* _The problem_: Of the entries below, restate word for word only the section that runs from the line with "R5: 2.7k (GND, N_20) -> 2.7k (N_20, N_26)" to the line with "R8: 6.8k (3V3, N_24) -> 82k (3V3, N_24)", counting both ends.

* _Data for processing_:
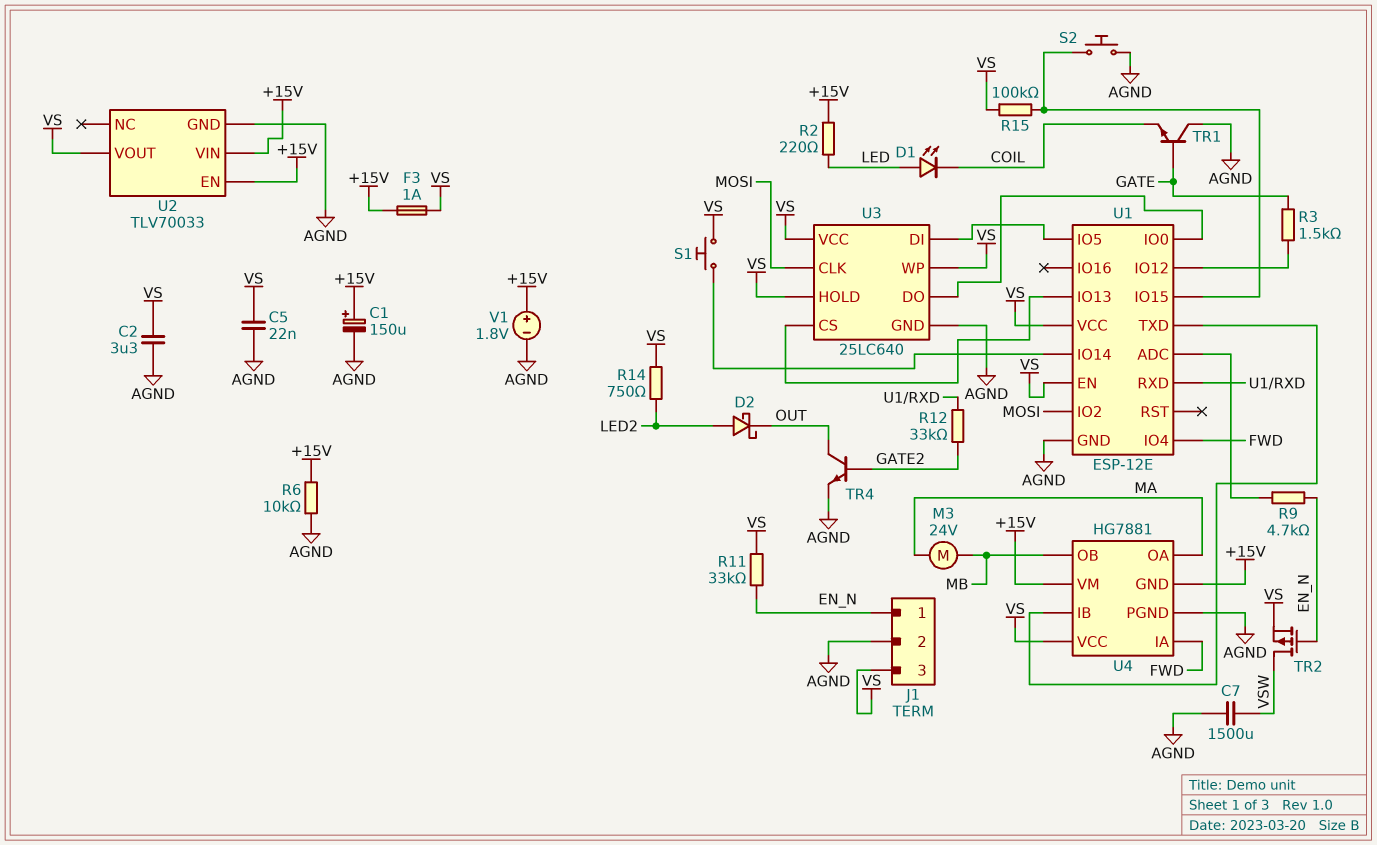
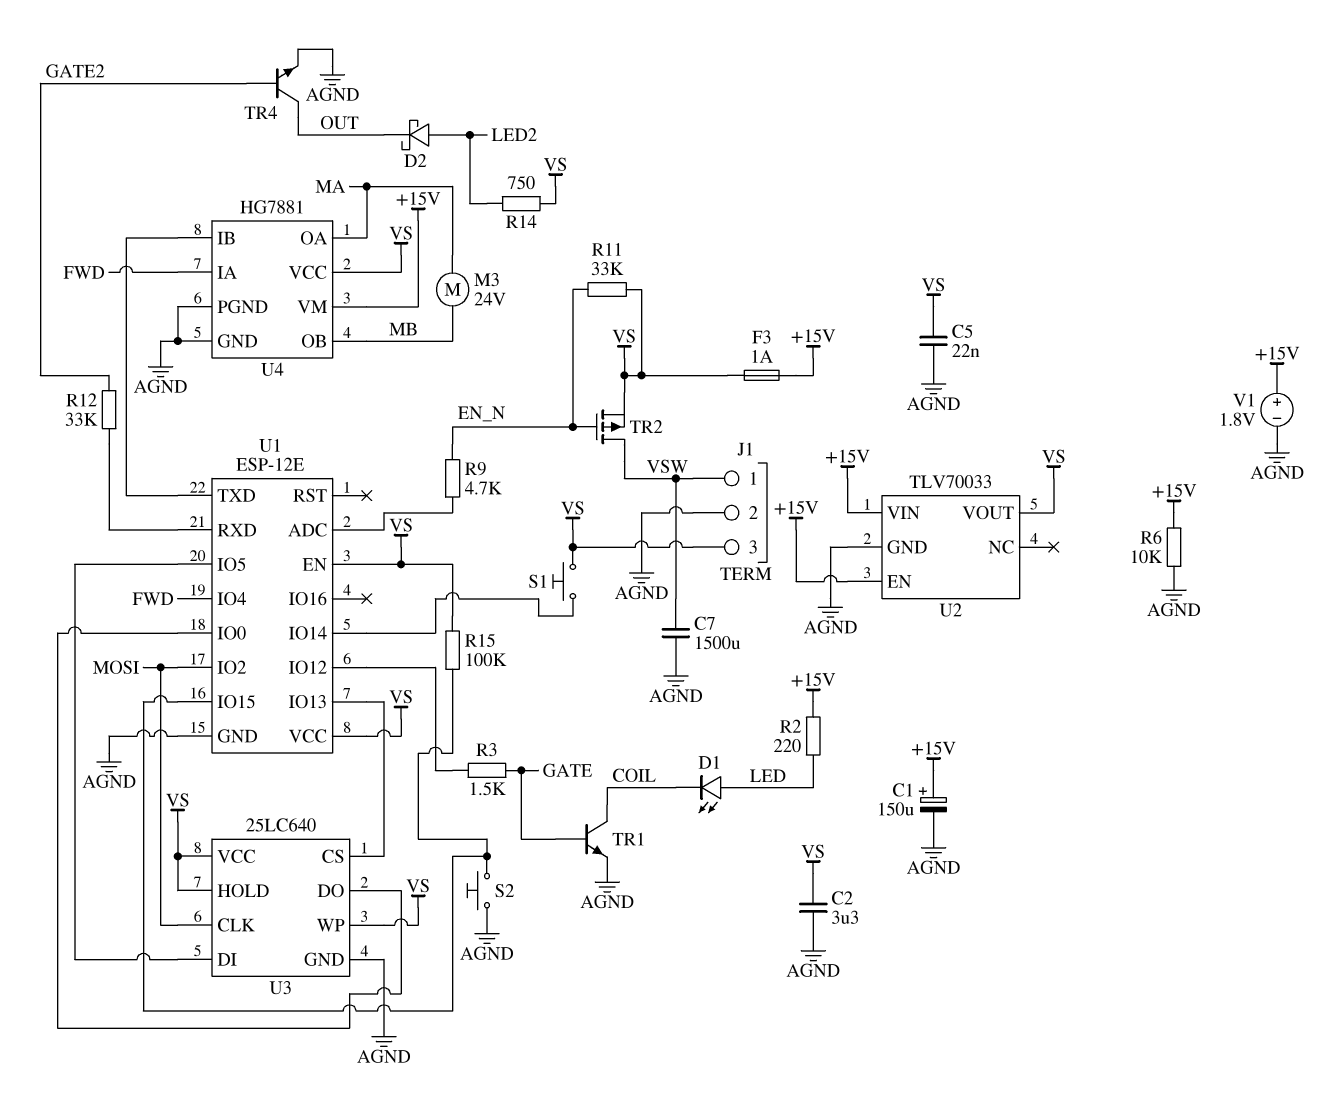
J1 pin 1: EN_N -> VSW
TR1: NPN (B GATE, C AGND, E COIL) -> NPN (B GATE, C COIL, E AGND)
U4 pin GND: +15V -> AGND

--

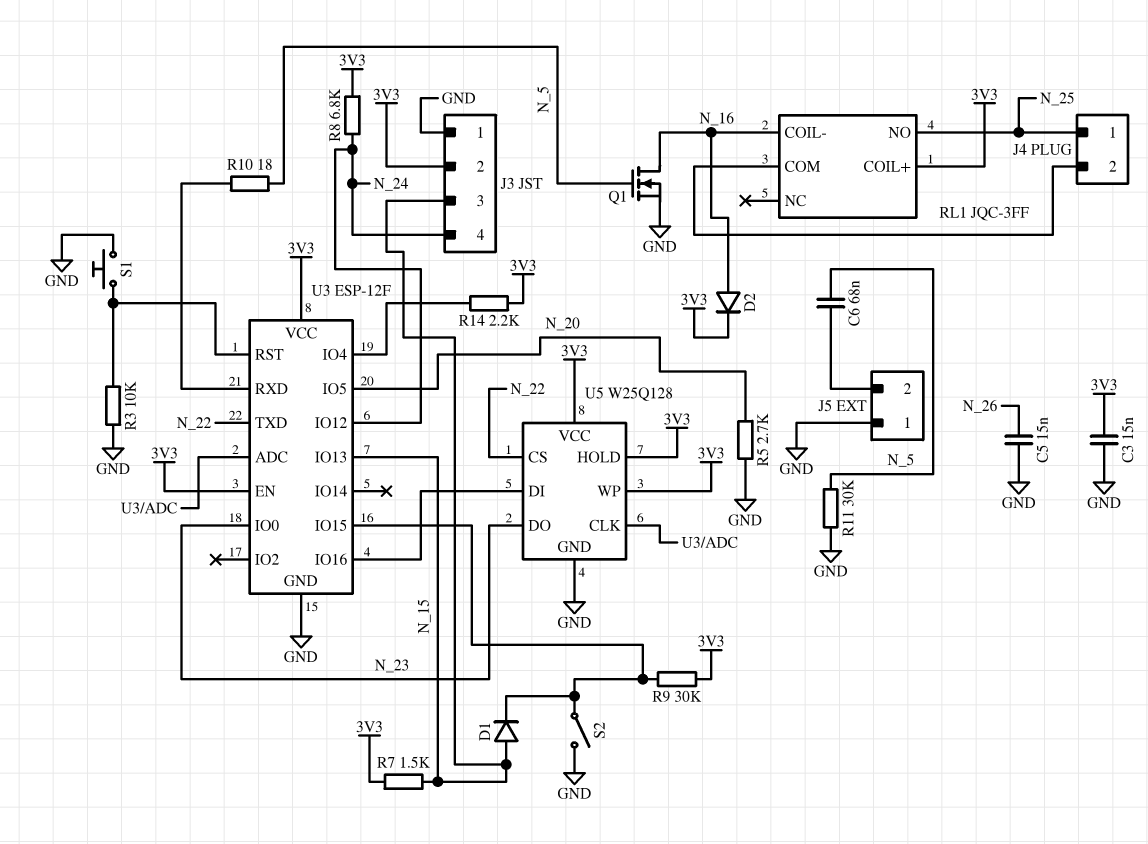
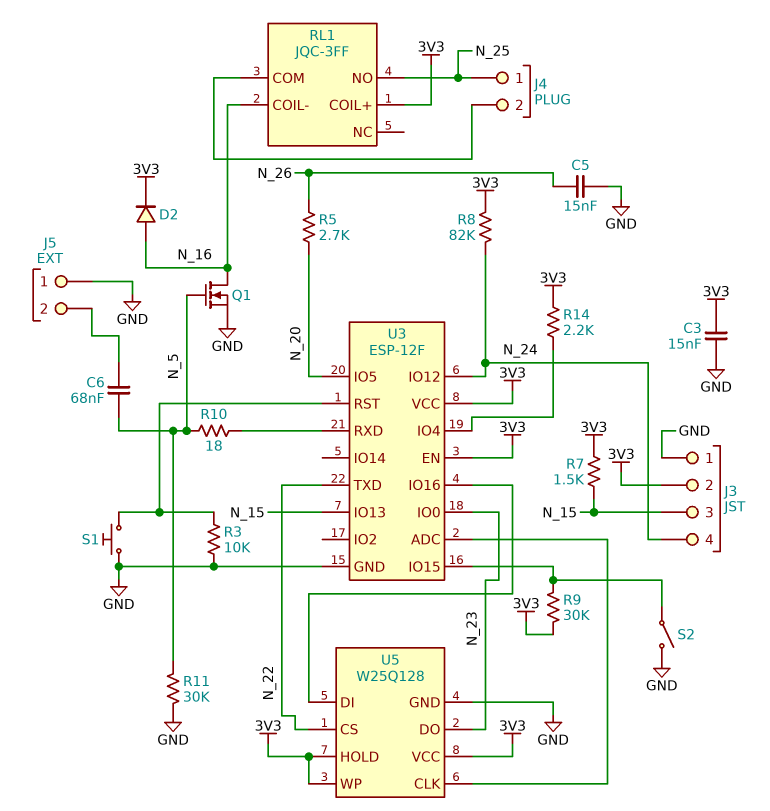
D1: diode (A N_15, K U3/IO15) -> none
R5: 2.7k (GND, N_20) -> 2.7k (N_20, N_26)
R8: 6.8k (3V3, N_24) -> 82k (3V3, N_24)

* _Exercise response_:
R5: 2.7k (GND, N_20) -> 2.7k (N_20, N_26)
R8: 6.8k (3V3, N_24) -> 82k (3V3, N_24)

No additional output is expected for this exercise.